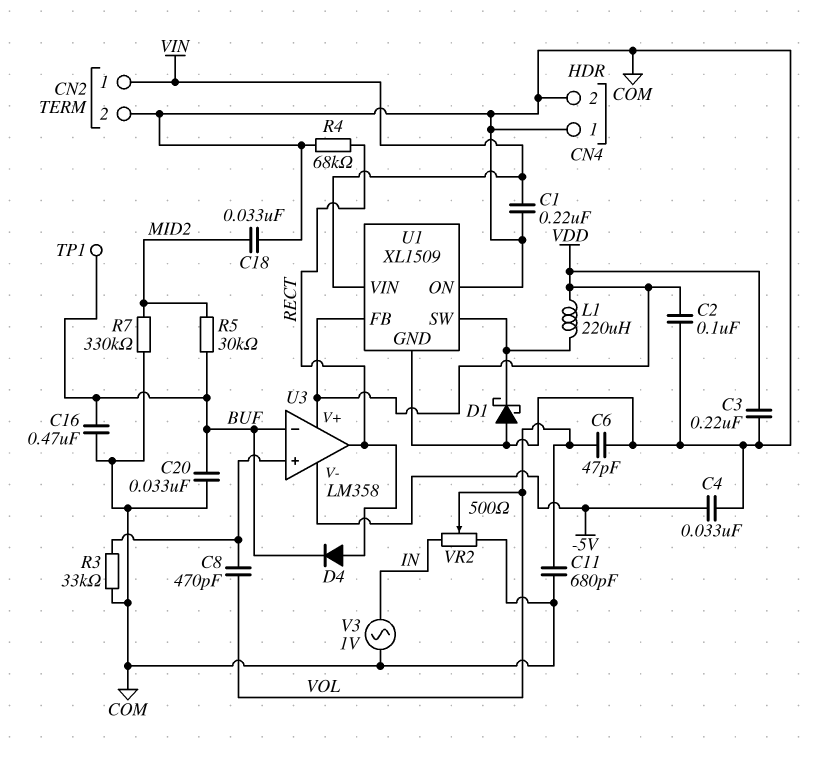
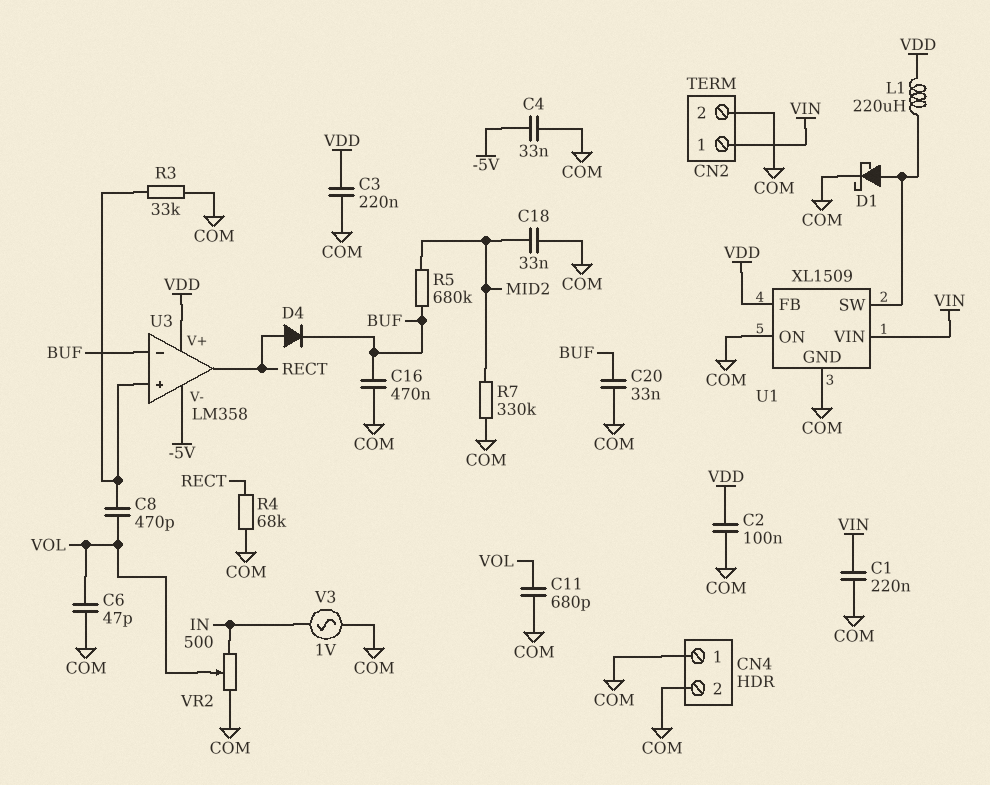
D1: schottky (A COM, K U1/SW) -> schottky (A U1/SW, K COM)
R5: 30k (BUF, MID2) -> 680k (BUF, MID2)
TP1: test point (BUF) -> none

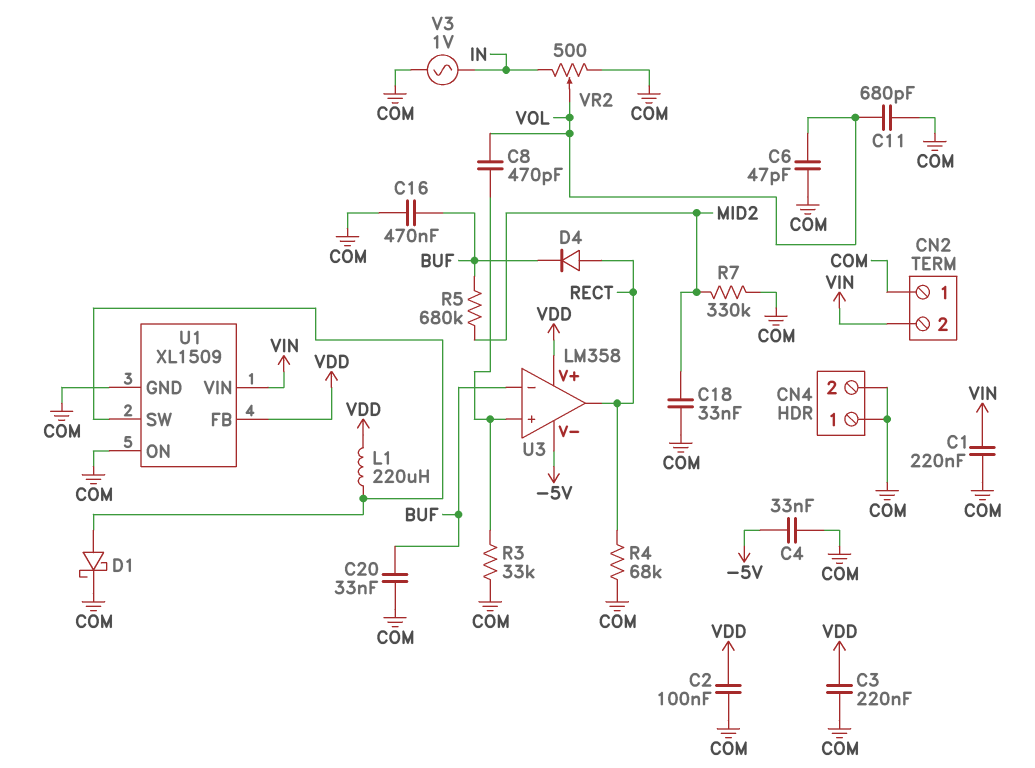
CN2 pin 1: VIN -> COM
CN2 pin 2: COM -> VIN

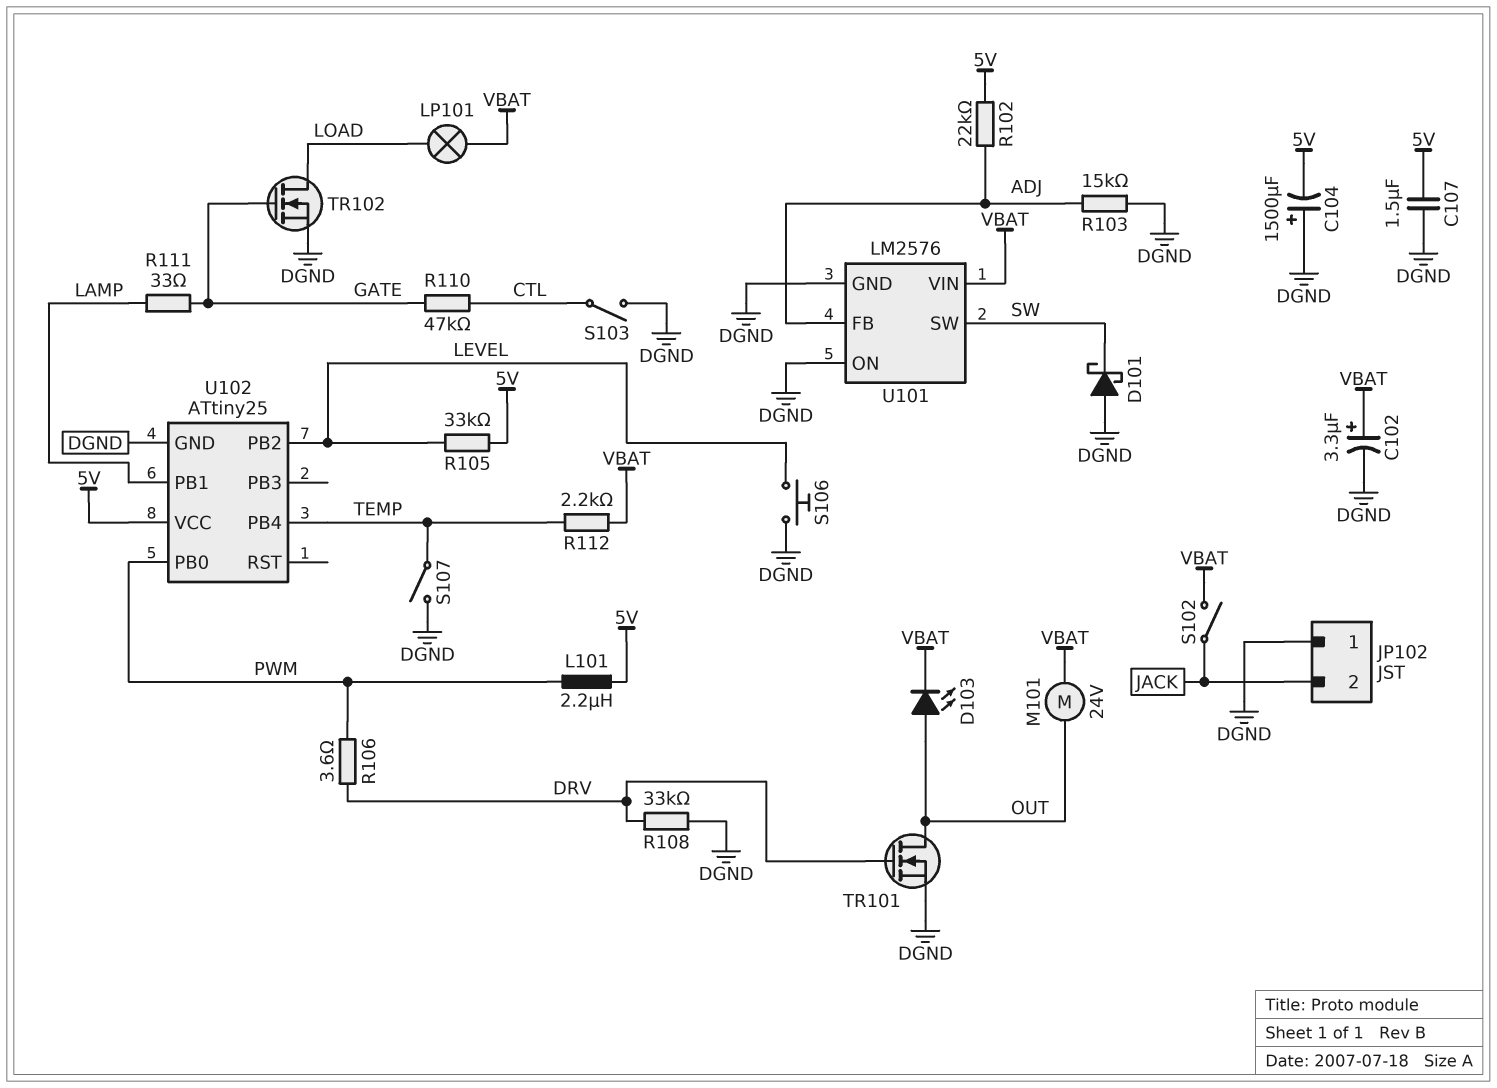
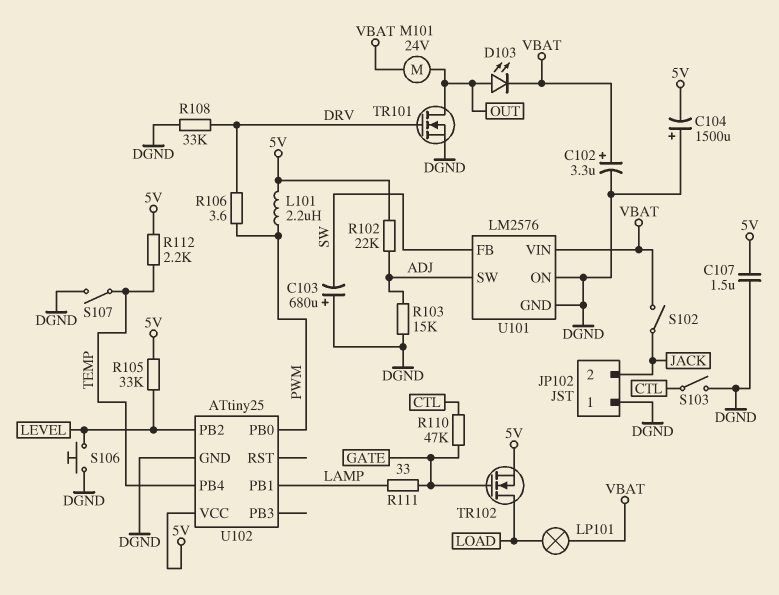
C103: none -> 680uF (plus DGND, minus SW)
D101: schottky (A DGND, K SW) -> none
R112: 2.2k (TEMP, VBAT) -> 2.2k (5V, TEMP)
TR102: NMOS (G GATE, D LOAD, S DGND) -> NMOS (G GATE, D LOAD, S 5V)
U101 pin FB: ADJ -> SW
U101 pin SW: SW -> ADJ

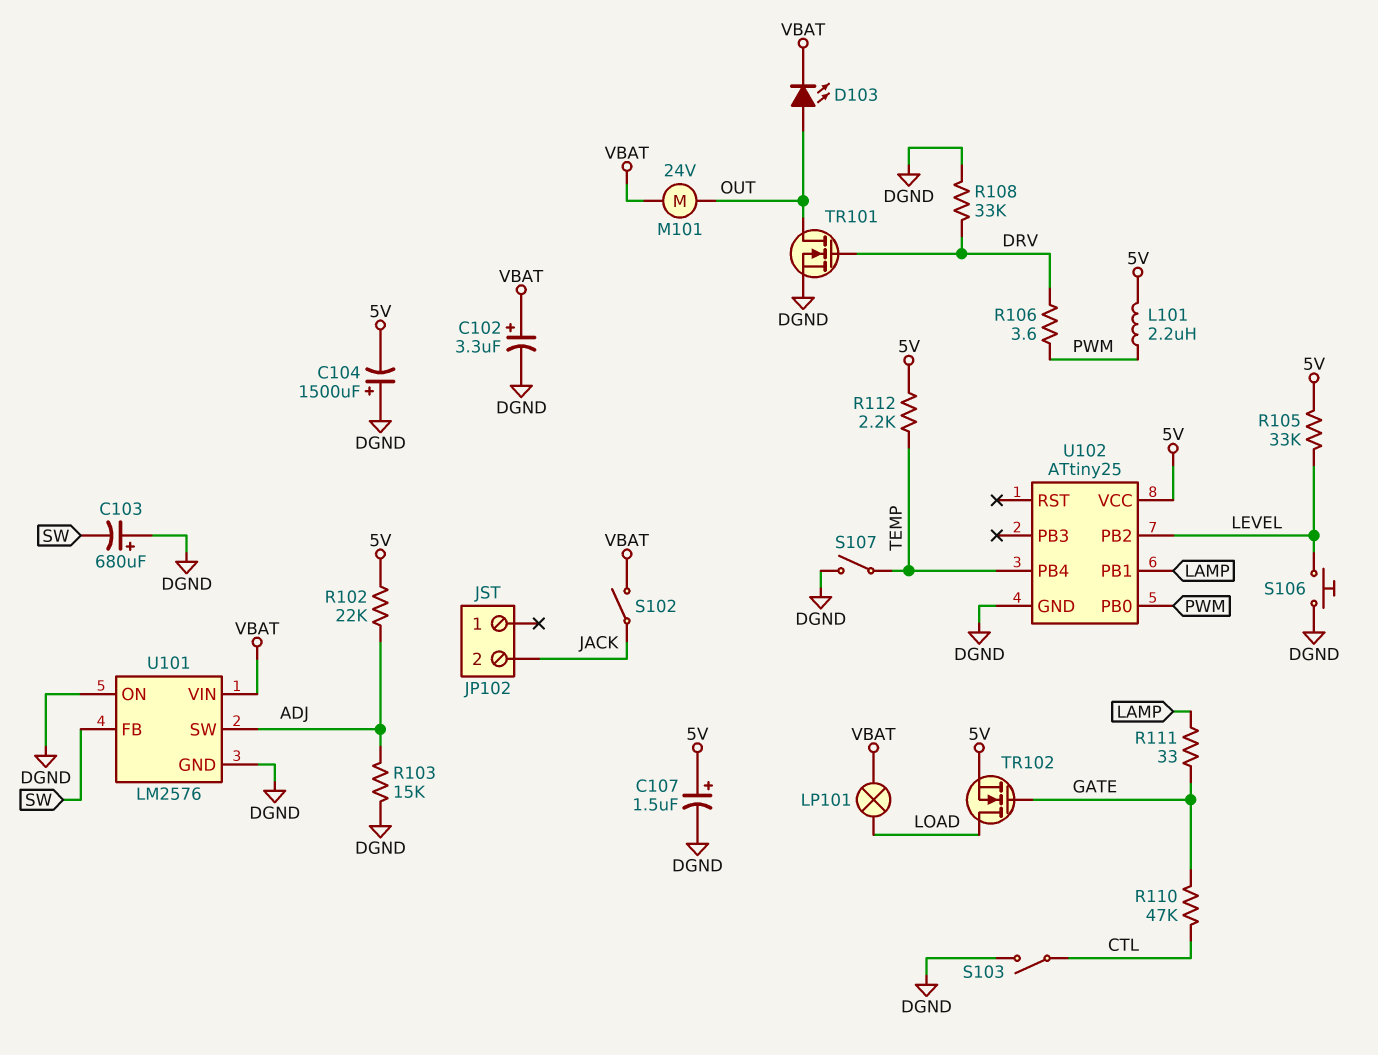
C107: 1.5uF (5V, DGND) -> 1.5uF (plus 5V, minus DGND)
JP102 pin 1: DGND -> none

§ Action item
Please reproduce the lines exactly from the one containing "U101 pin SW: SW -> ADJ" through the last line of the data above, and keep the pictures out.

§ Response area
U101 pin SW: SW -> ADJ

C107: 1.5uF (5V, DGND) -> 1.5uF (plus 5V, minus DGND)
JP102 pin 1: DGND -> none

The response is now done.